- WHAT THIS TASK INVOLVES -
Your response should consist of the entries below, reproduced exactly and without their images.

- DATASET CONTENT -
-- Opening Marker --

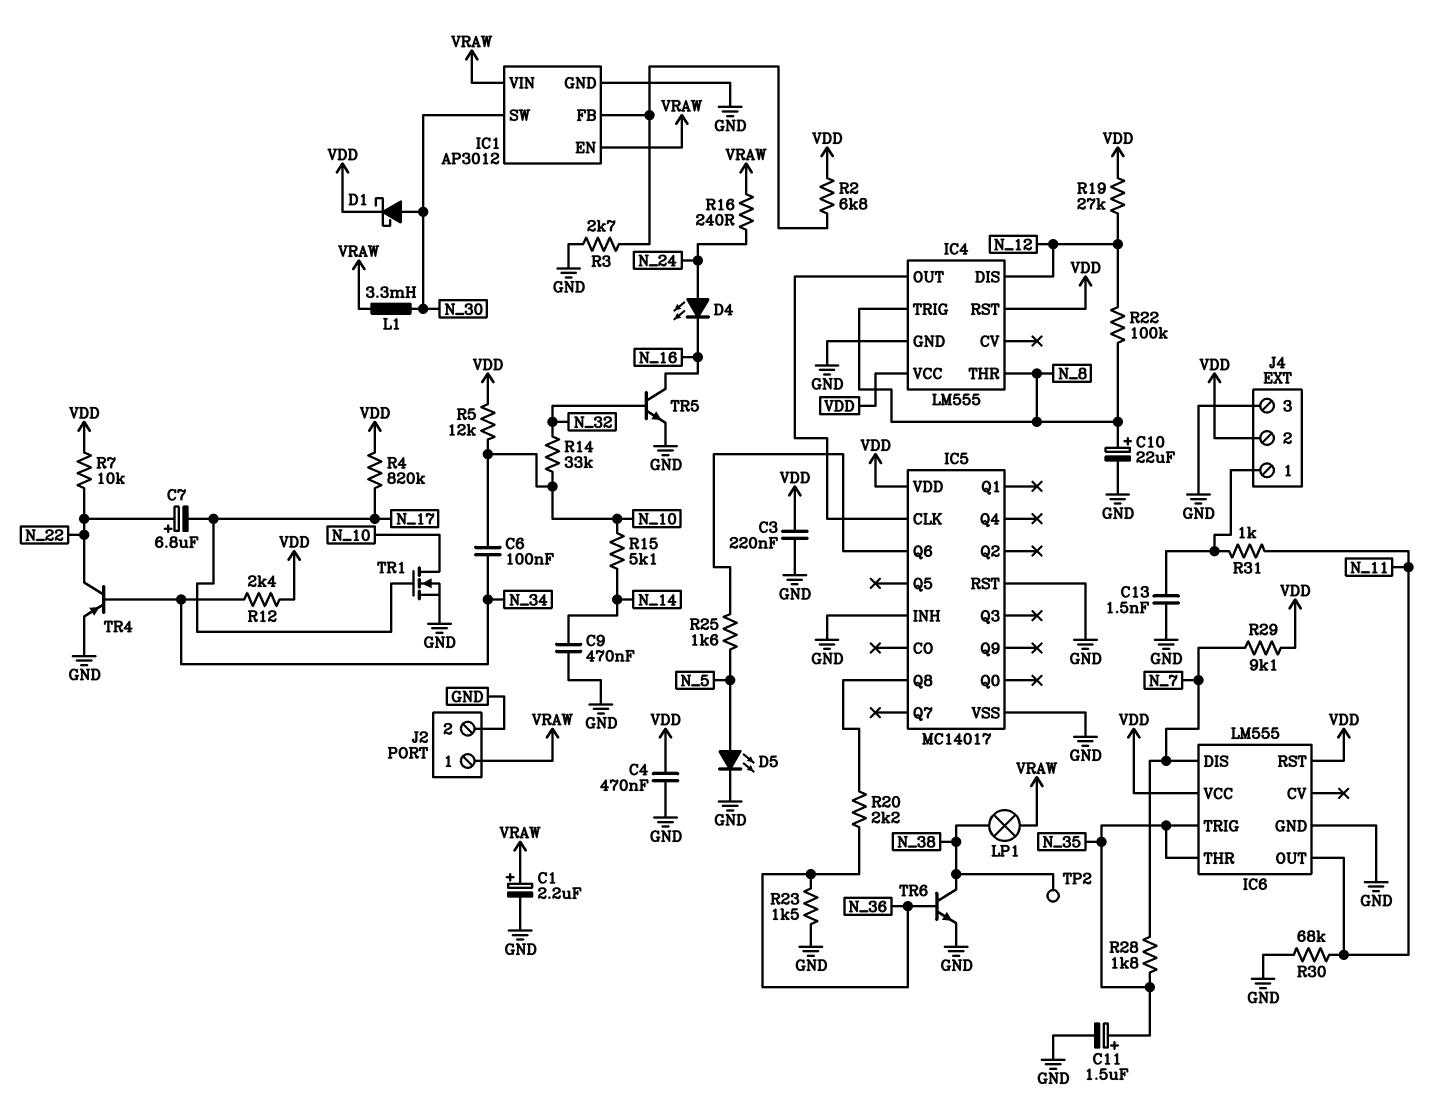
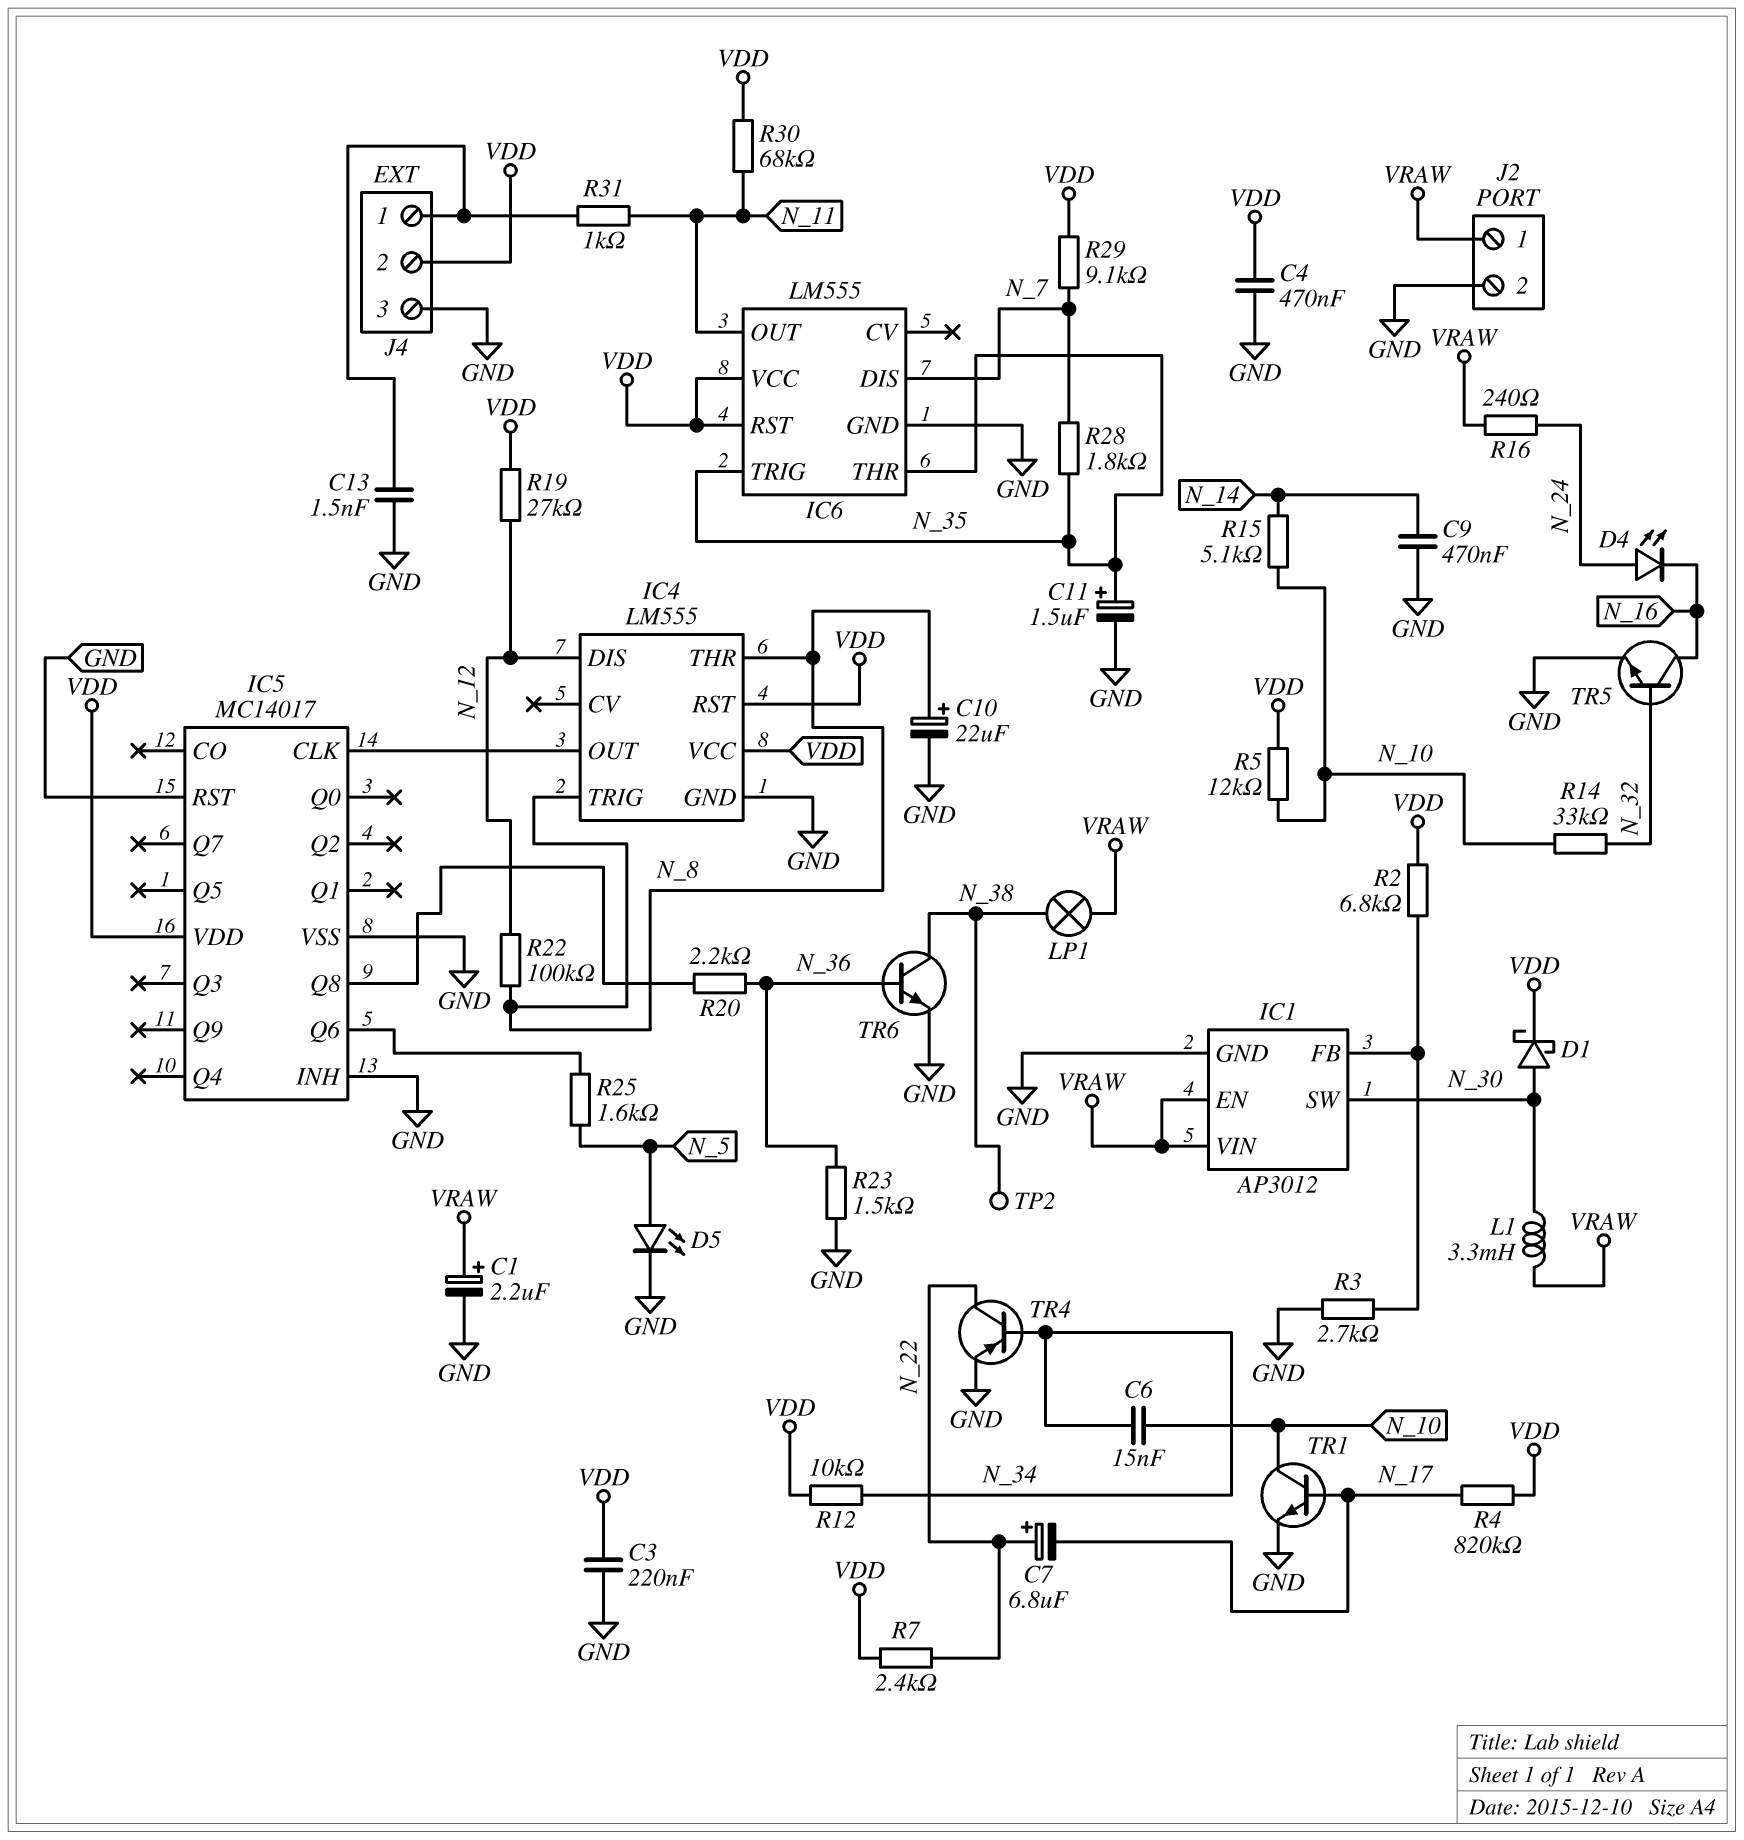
C6: 100nF (N_10, N_34) -> 15nF (N_10, N_34)
R7: 10k (N_22, VDD) -> 2.4k (N_22, VDD)
R12: 2.4k (N_34, VDD) -> 10k (N_34, VDD)
R30: 68k (GND, N_11) -> 68k (N_11, VDD)
TR1: NMOS (G N_17, D N_10, S GND) -> NPN (B N_17, C N_10, E GND)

-- Closing Marker --

- RESULT -
C6: 100nF (N_10, N_34) -> 15nF (N_10, N_34)
R7: 10k (N_22, VDD) -> 2.4k (N_22, VDD)
R12: 2.4k (N_34, VDD) -> 10k (N_34, VDD)
R30: 68k (GND, N_11) -> 68k (N_11, VDD)
TR1: NMOS (G N_17, D N_10, S GND) -> NPN (B N_17, C N_10, E GND)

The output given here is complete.